Please copy the data below exactly; none of the pictures in it belong in the copy.
::: Given data
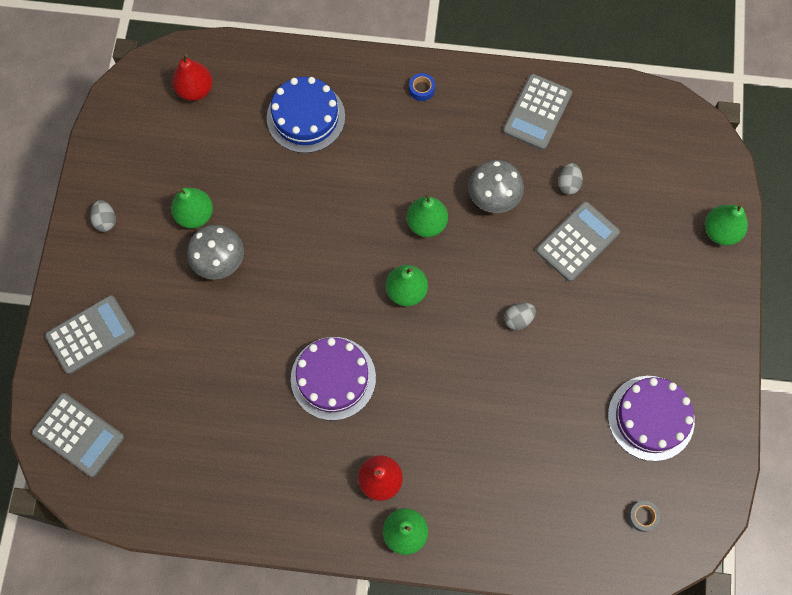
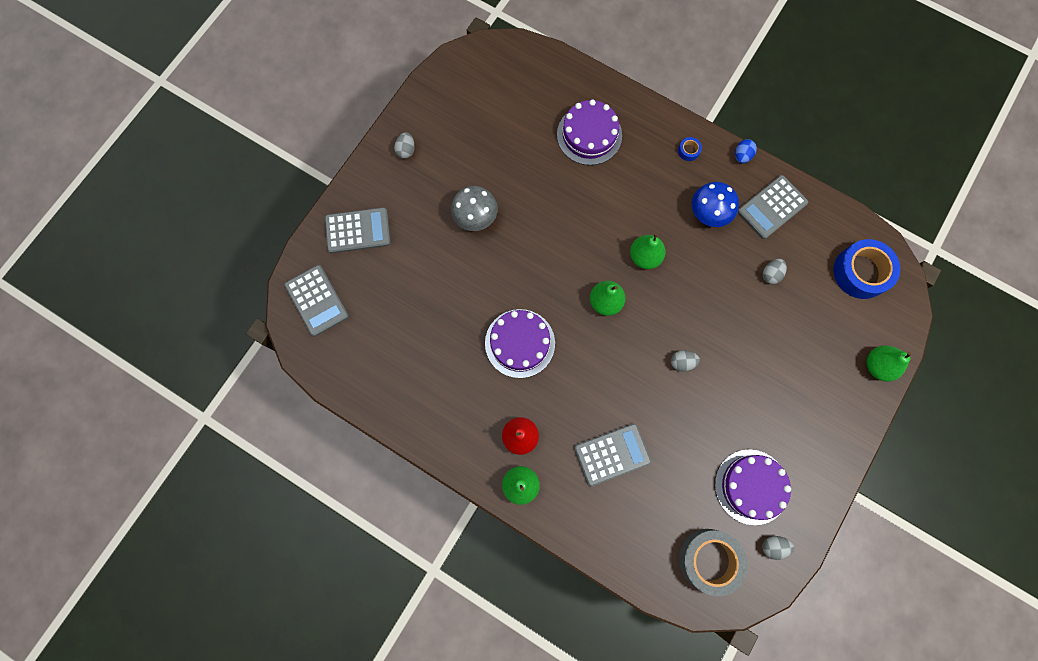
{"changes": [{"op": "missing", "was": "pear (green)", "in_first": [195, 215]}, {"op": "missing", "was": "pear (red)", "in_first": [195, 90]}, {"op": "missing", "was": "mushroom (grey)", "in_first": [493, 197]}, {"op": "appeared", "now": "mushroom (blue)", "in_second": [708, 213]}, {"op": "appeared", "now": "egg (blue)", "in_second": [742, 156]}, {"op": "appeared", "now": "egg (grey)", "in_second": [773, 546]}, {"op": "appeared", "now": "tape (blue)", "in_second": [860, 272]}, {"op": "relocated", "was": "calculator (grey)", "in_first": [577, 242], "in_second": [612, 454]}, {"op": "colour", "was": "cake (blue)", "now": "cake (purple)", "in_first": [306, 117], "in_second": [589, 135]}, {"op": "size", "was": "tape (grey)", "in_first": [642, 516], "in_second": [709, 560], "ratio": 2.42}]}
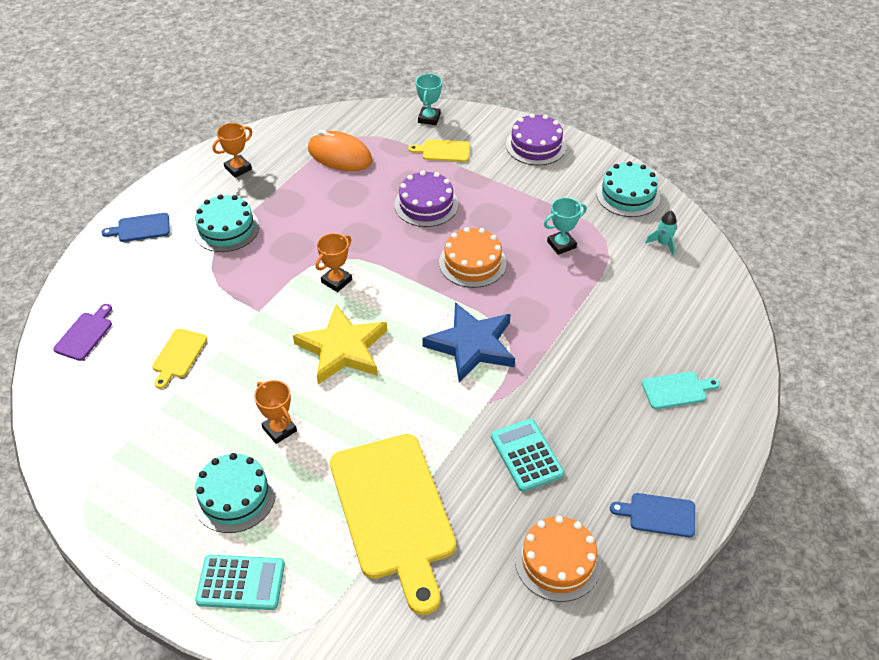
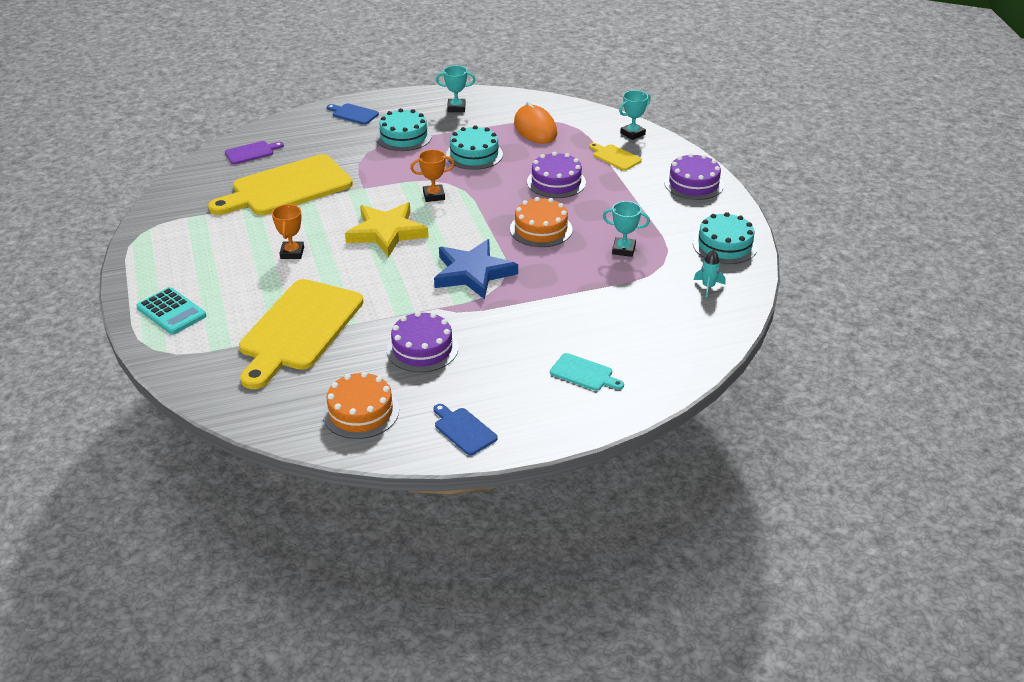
{"changes": [{"op": "relocated", "was": "cake (turquoise)", "in_first": [234, 496], "in_second": [474, 155]}, {"op": "exchanged", "was": "calculator (turquoise)", "now": "cake (purple)", "in_first": [526, 455], "in_second": [422, 349]}, {"op": "colour", "was": "trophy (orange)", "now": "trophy (turquoise)", "in_first": [238, 168], "in_second": [456, 108]}, {"op": "size", "was": "cutting board (yellow)", "in_first": [178, 356], "in_second": [287, 188], "ratio": 2.34}]}
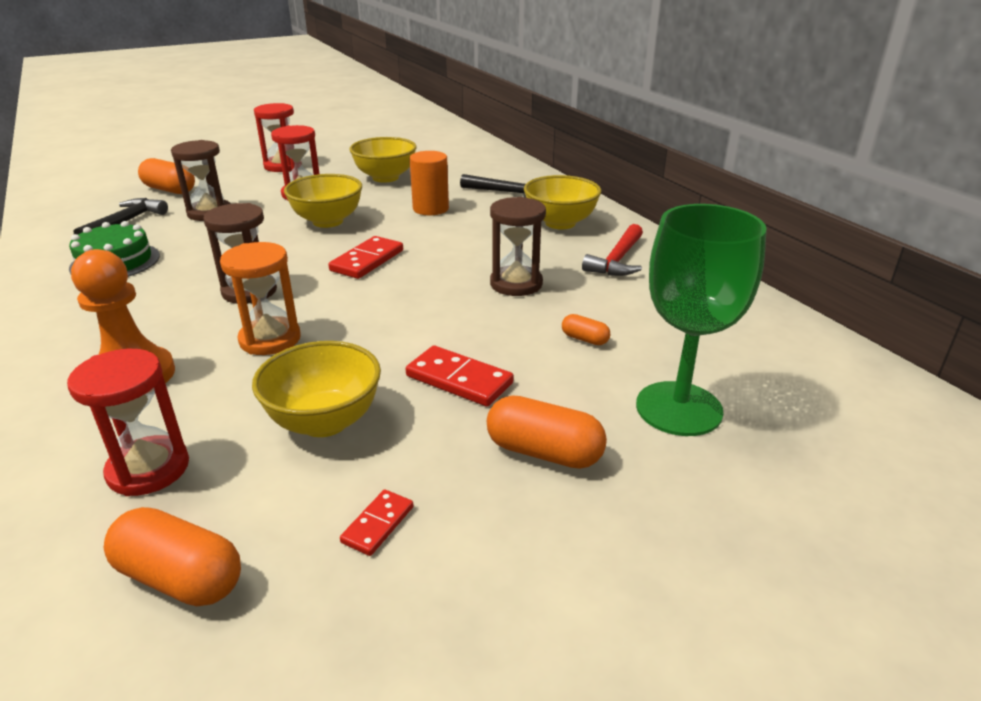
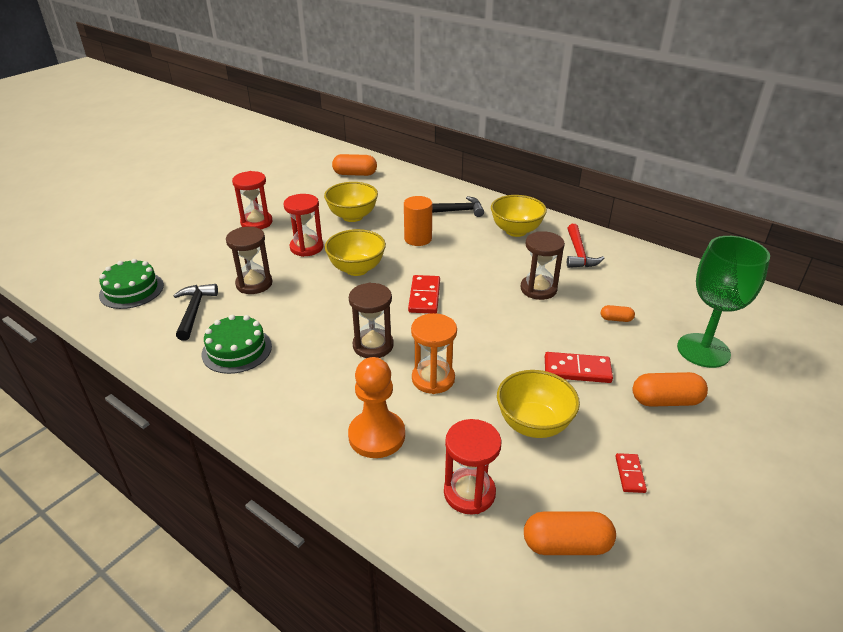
{"changes": [{"op": "appeared", "now": "cake (green)", "in_second": [131, 290]}, {"op": "relocated", "was": "capsule (orange)", "in_first": [170, 190], "in_second": [355, 174]}]}
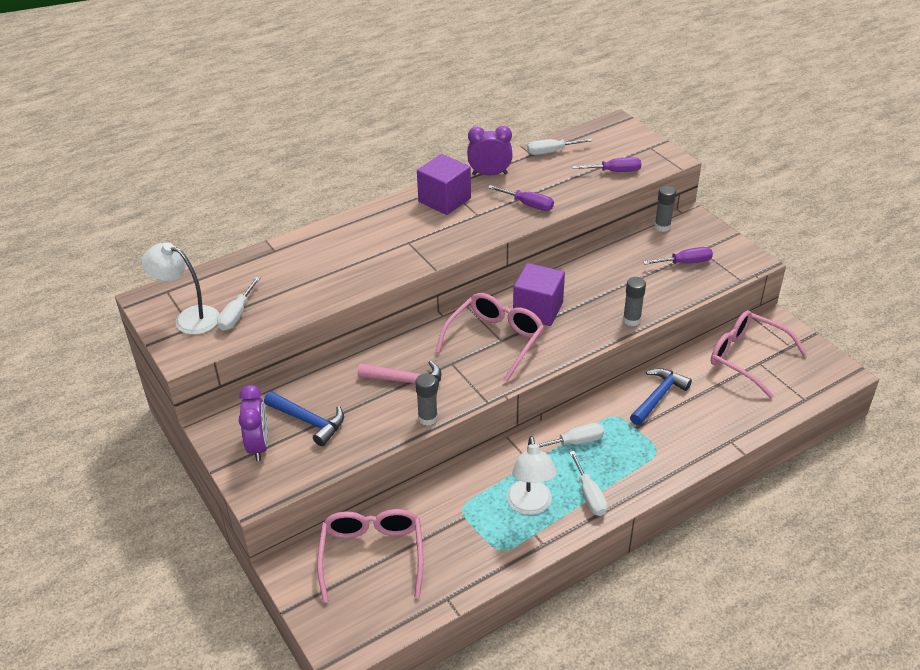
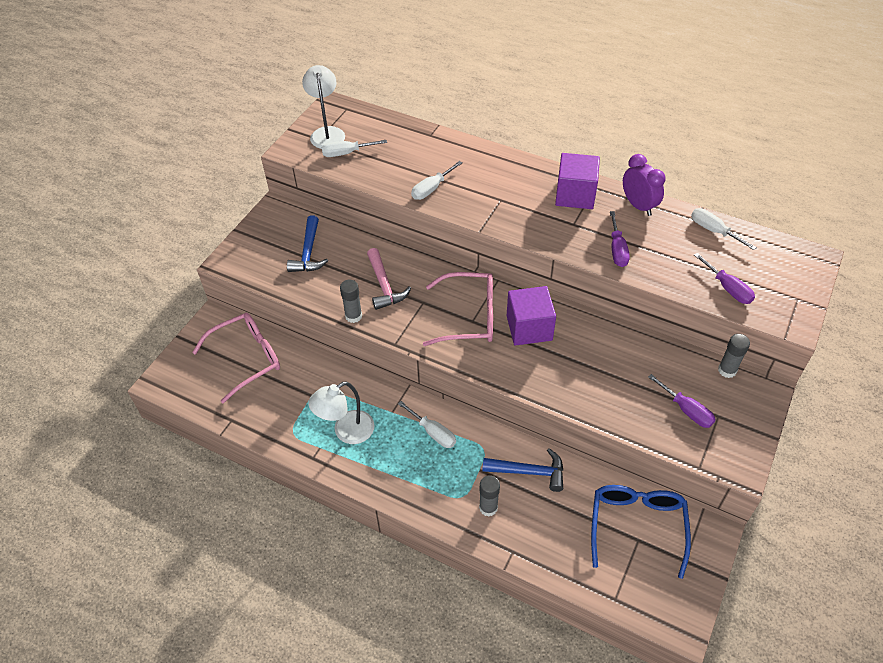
{"changes": [{"op": "missing", "was": "clock (purple)", "in_first": [259, 446]}, {"op": "relocated", "was": "screwdriver (white)", "in_first": [589, 495], "in_second": [431, 189]}, {"op": "relocated", "was": "glue stick (grey)", "in_first": [631, 320], "in_second": [488, 507]}, {"op": "colour", "was": "glasses (pink)", "now": "glasses (blue)", "in_first": [746, 357], "in_second": [637, 526]}]}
::::::
• [Problem solution]
{"changes": [{"op": "missing", "was": "pear (green)", "in_first": [195, 215]}, {"op": "missing", "was": "pear (red)", "in_first": [195, 90]}, {"op": "missing", "was": "mushroom (grey)", "in_first": [493, 197]}, {"op": "appeared", "now": "mushroom (blue)", "in_second": [708, 213]}, {"op": "appeared", "now": "egg (blue)", "in_second": [742, 156]}, {"op": "appeared", "now": "egg (grey)", "in_second": [773, 546]}, {"op": "appeared", "now": "tape (blue)", "in_second": [860, 272]}, {"op": "relocated", "was": "calculator (grey)", "in_first": [577, 242], "in_second": [612, 454]}, {"op": "colour", "was": "cake (blue)", "now": "cake (purple)", "in_first": [306, 117], "in_second": [589, 135]}, {"op": "size", "was": "tape (grey)", "in_first": [642, 516], "in_second": [709, 560], "ratio": 2.42}]}
{"changes": [{"op": "relocated", "was": "cake (turquoise)", "in_first": [234, 496], "in_second": [474, 155]}, {"op": "exchanged", "was": "calculator (turquoise)", "now": "cake (purple)", "in_first": [526, 455], "in_second": [422, 349]}, {"op": "colour", "was": "trophy (orange)", "now": "trophy (turquoise)", "in_first": [238, 168], "in_second": [456, 108]}, {"op": "size", "was": "cutting board (yellow)", "in_first": [178, 356], "in_second": [287, 188], "ratio": 2.34}]}
{"changes": [{"op": "appeared", "now": "cake (green)", "in_second": [131, 290]}, {"op": "relocated", "was": "capsule (orange)", "in_first": [170, 190], "in_second": [355, 174]}]}
{"changes": [{"op": "missing", "was": "clock (purple)", "in_first": [259, 446]}, {"op": "relocated", "was": "screwdriver (white)", "in_first": [589, 495], "in_second": [431, 189]}, {"op": "relocated", "was": "glue stick (grey)", "in_first": [631, 320], "in_second": [488, 507]}, {"op": "colour", "was": "glasses (pink)", "now": "glasses (blue)", "in_first": [746, 357], "in_second": [637, 526]}]}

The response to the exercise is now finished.